— WORK TASK —
Could you write out every record below exactly, leaving out any pictures?

— RECORD SET —
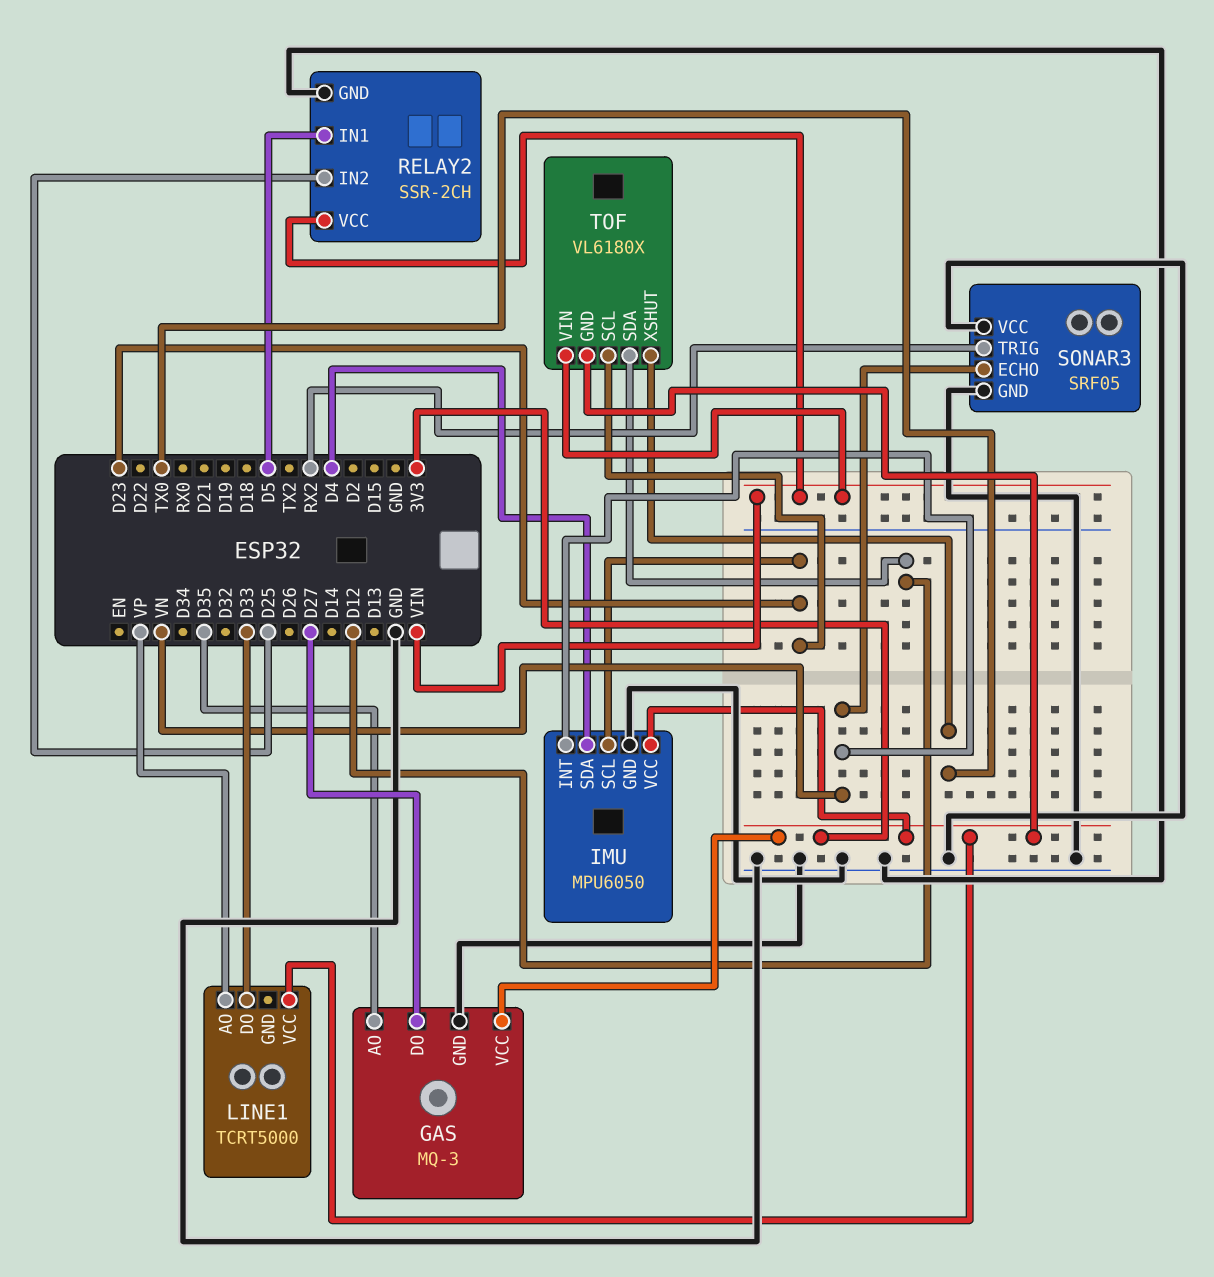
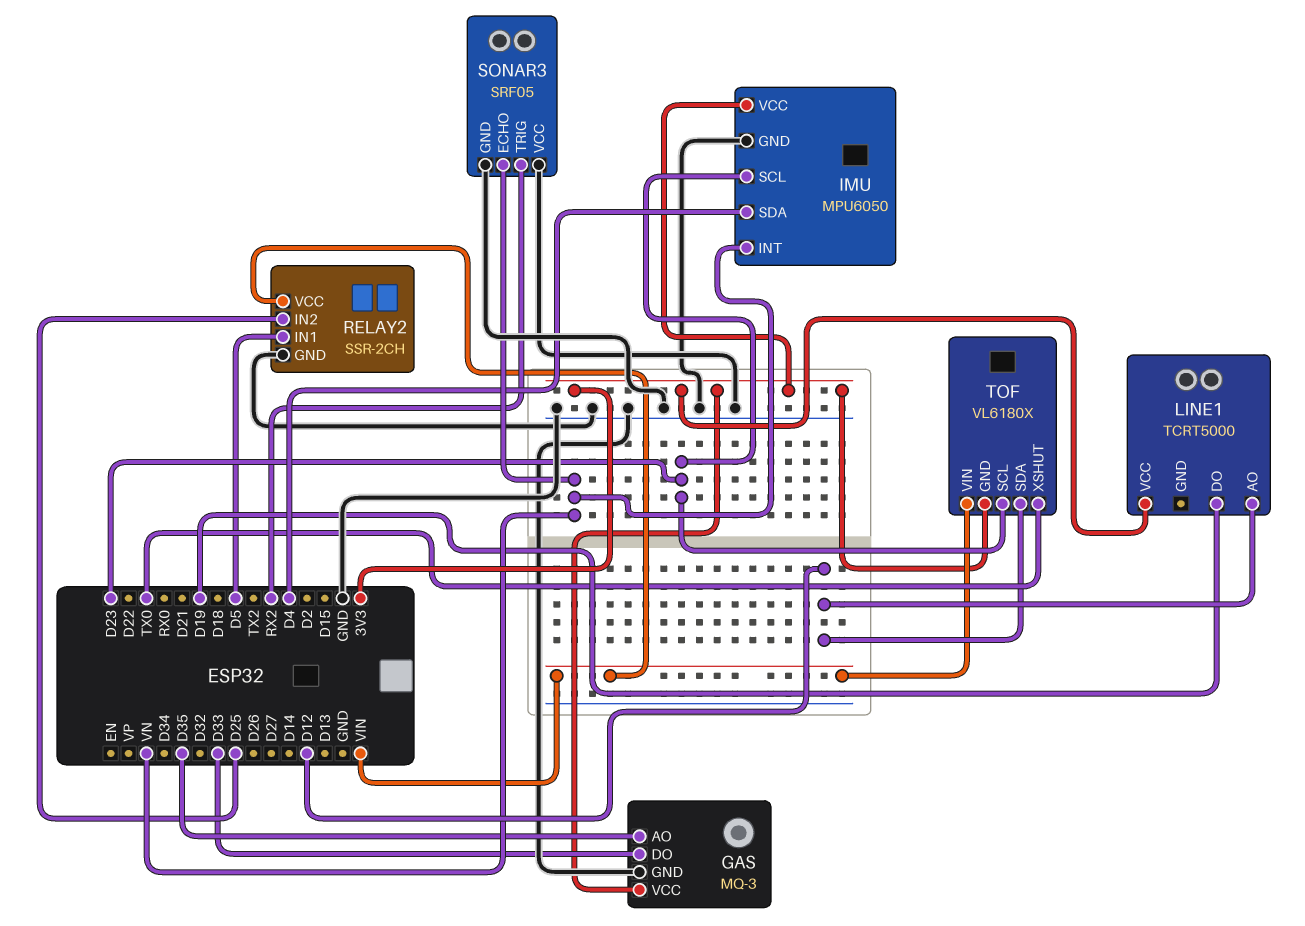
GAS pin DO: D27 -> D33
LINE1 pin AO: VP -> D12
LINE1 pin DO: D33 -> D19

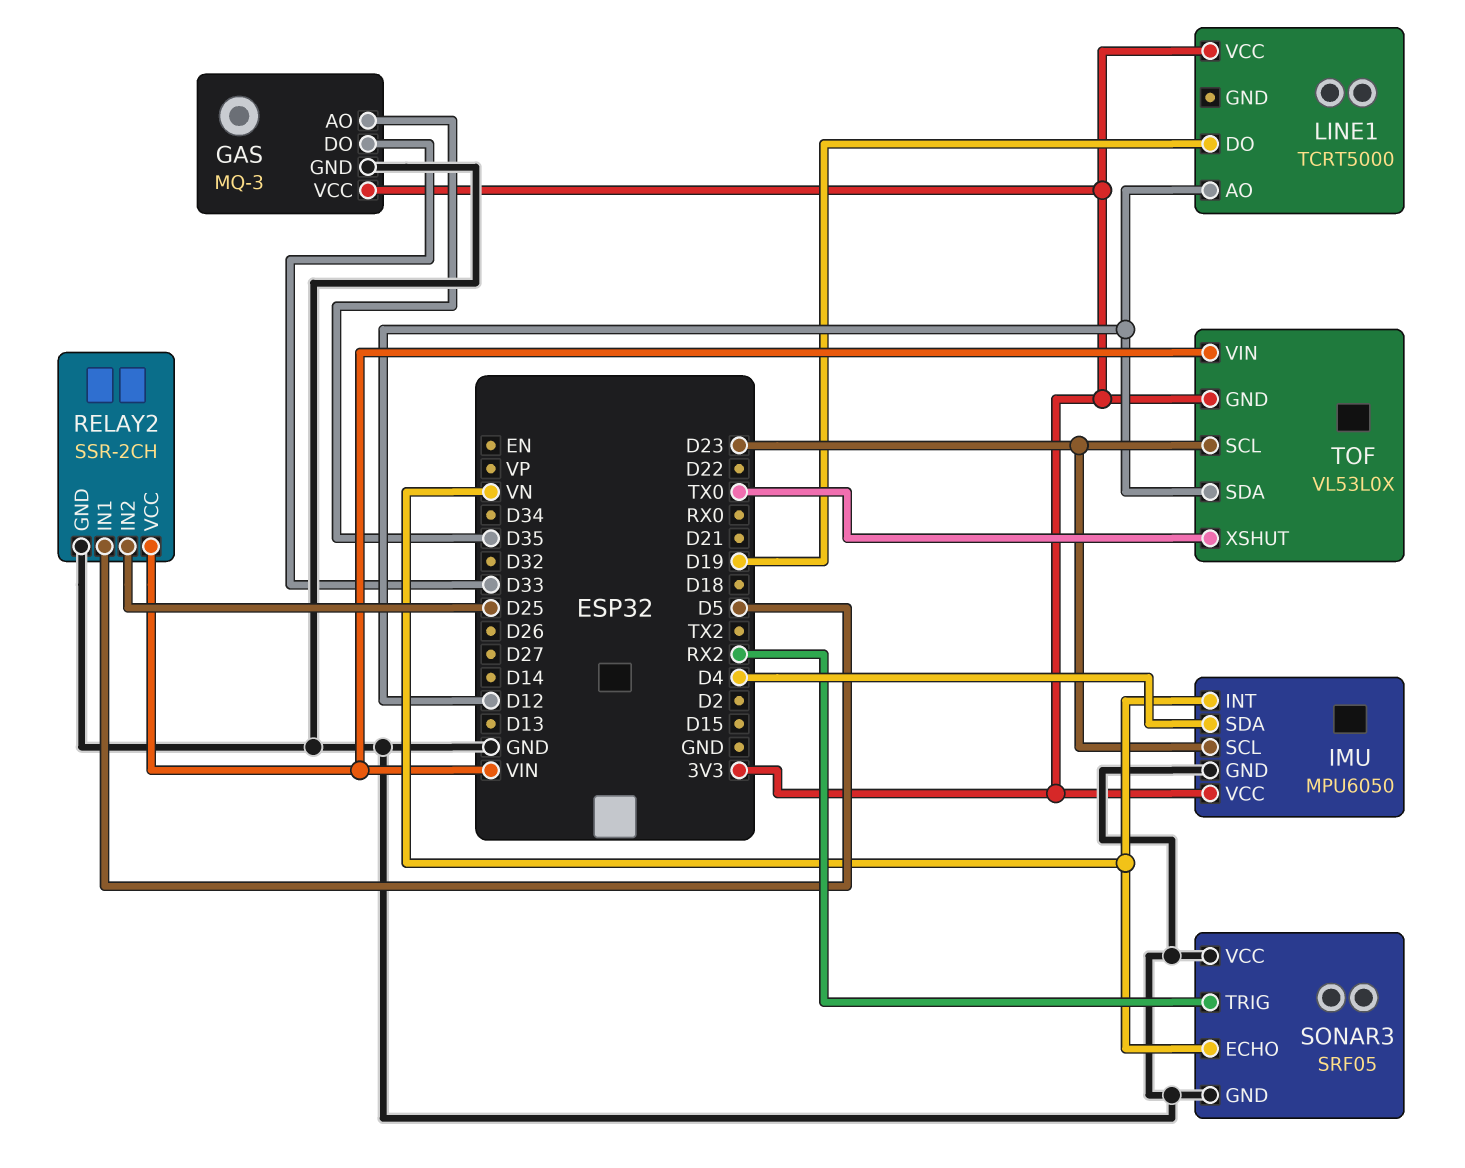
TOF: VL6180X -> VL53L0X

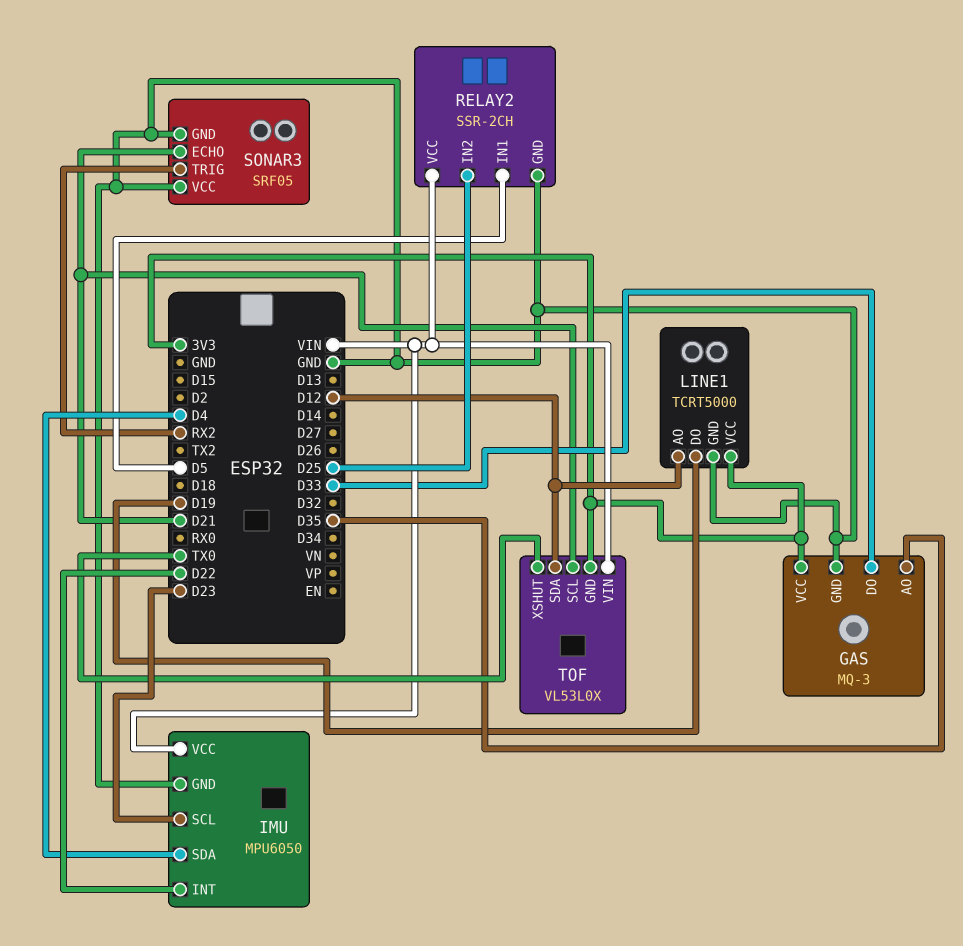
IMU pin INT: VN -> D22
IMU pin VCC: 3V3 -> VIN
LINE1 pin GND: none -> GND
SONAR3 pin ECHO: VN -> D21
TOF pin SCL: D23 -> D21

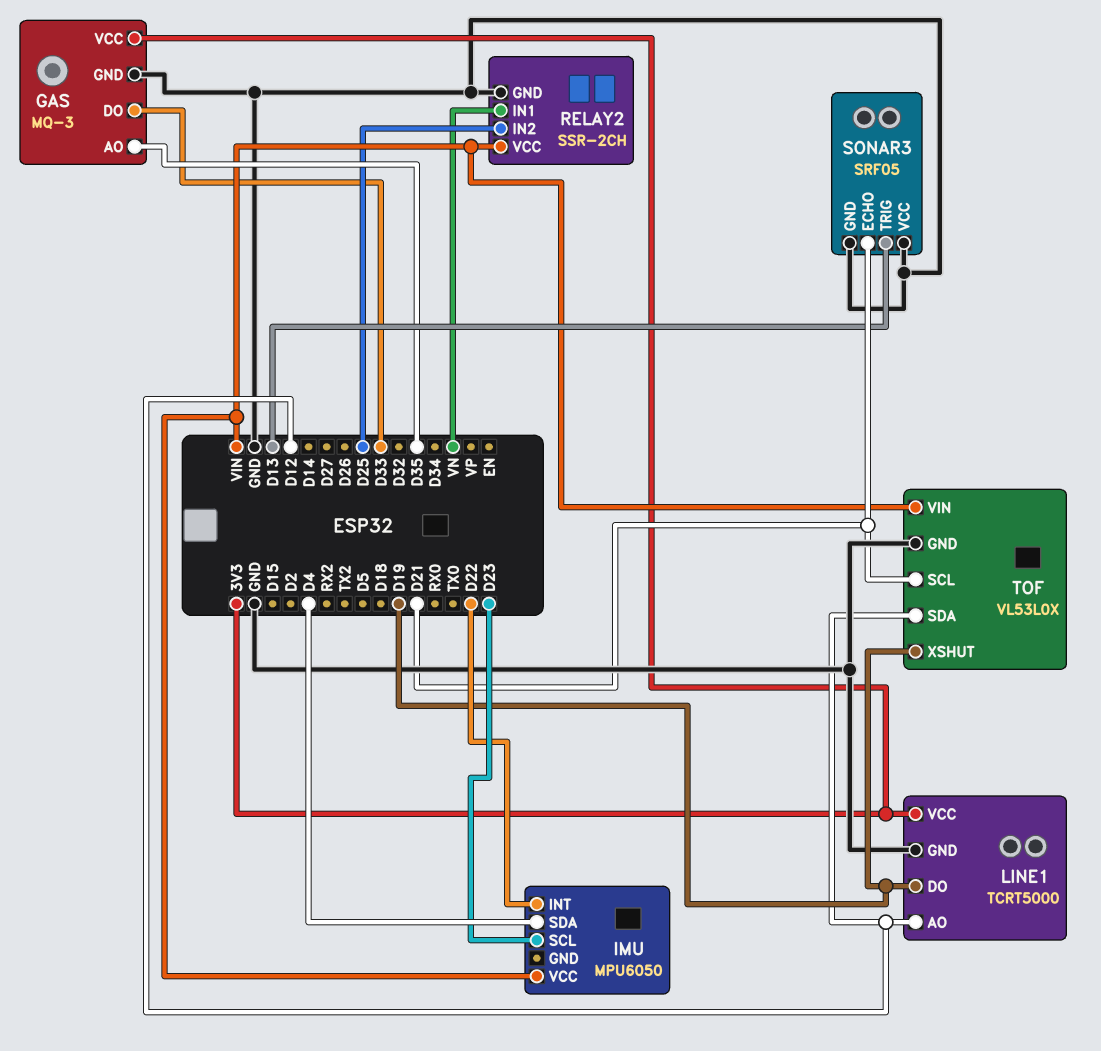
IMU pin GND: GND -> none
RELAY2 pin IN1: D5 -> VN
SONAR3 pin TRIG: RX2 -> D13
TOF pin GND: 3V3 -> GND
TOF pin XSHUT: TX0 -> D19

— WRITTEN RESPONSE —
GAS pin DO: D27 -> D33
LINE1 pin AO: VP -> D12
LINE1 pin DO: D33 -> D19

TOF: VL6180X -> VL53L0X

IMU pin INT: VN -> D22
IMU pin VCC: 3V3 -> VIN
LINE1 pin GND: none -> GND
SONAR3 pin ECHO: VN -> D21
TOF pin SCL: D23 -> D21

IMU pin GND: GND -> none
RELAY2 pin IN1: D5 -> VN
SONAR3 pin TRIG: RX2 -> D13
TOF pin GND: 3V3 -> GND
TOF pin XSHUT: TX0 -> D19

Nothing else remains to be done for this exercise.